> EXERCISE AIM
Pick every line with "cheese" from the material below.

> DATASET
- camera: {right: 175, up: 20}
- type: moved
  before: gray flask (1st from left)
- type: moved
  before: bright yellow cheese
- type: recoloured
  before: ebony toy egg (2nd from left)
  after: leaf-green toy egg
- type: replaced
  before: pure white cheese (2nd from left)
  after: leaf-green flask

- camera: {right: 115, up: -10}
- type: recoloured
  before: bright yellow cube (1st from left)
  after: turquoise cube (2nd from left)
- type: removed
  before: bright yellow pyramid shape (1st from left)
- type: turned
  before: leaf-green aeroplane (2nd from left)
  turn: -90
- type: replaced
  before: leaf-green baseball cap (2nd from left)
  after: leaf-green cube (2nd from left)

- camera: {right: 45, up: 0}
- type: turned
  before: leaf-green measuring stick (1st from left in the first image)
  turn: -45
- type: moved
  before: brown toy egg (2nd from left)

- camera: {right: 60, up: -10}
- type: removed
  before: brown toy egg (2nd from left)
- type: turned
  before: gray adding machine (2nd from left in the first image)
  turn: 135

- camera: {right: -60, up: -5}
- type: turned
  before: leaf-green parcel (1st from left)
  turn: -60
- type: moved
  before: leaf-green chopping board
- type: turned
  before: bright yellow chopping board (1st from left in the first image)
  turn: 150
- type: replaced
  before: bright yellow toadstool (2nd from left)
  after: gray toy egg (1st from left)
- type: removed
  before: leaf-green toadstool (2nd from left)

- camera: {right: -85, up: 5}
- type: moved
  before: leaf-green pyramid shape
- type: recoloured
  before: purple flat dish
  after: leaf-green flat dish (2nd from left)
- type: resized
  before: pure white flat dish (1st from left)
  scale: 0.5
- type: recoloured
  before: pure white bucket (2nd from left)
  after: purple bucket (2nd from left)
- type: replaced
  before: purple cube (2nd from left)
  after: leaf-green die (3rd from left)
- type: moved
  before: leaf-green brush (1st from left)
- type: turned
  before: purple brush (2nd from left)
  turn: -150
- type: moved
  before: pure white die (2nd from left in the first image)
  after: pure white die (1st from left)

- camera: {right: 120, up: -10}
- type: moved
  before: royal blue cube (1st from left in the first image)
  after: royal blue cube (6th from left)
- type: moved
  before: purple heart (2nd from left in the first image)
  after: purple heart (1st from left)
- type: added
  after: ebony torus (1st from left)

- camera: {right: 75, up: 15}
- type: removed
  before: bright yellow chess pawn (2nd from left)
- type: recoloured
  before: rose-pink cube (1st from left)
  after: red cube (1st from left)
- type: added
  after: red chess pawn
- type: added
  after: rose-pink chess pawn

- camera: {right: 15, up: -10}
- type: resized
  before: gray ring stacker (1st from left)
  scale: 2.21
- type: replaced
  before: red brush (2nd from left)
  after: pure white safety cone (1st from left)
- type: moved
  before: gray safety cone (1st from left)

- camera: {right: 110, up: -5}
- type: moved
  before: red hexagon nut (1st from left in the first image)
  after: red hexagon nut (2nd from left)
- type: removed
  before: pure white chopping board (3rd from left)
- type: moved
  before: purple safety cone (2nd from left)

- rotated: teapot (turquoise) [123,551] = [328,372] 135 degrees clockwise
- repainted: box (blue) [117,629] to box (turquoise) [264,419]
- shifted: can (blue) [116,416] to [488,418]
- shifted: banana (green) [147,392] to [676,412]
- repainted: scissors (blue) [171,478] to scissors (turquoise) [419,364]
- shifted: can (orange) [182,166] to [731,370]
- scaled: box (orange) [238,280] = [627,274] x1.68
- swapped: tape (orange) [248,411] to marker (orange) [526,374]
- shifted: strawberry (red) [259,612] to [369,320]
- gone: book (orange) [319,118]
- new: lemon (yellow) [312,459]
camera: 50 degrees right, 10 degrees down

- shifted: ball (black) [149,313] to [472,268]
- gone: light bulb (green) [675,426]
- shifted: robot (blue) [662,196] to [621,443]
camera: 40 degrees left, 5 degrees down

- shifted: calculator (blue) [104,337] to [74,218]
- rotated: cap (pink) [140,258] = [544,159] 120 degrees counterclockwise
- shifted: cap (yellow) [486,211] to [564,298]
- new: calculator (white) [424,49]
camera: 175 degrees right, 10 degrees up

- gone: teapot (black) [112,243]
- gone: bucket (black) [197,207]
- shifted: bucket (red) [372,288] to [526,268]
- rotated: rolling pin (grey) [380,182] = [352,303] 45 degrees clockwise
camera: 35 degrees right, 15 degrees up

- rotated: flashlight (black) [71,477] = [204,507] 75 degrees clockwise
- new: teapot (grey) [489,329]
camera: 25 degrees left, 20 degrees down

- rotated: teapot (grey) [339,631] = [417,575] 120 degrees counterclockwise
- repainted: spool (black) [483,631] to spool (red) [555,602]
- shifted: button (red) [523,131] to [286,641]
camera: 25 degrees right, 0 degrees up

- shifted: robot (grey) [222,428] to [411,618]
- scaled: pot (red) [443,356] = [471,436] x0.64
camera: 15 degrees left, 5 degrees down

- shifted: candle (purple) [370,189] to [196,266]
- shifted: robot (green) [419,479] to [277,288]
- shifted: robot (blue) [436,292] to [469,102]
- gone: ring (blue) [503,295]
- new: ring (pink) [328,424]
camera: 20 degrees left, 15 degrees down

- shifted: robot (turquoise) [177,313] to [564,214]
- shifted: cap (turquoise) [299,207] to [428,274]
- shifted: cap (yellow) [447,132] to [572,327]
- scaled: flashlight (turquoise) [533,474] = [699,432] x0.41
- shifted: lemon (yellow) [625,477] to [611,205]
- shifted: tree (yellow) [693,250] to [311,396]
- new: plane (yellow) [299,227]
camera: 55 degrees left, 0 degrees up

> WRITTEN ANSWER
  before: bright yellow cheese
  before: pure white cheese (2nd from left)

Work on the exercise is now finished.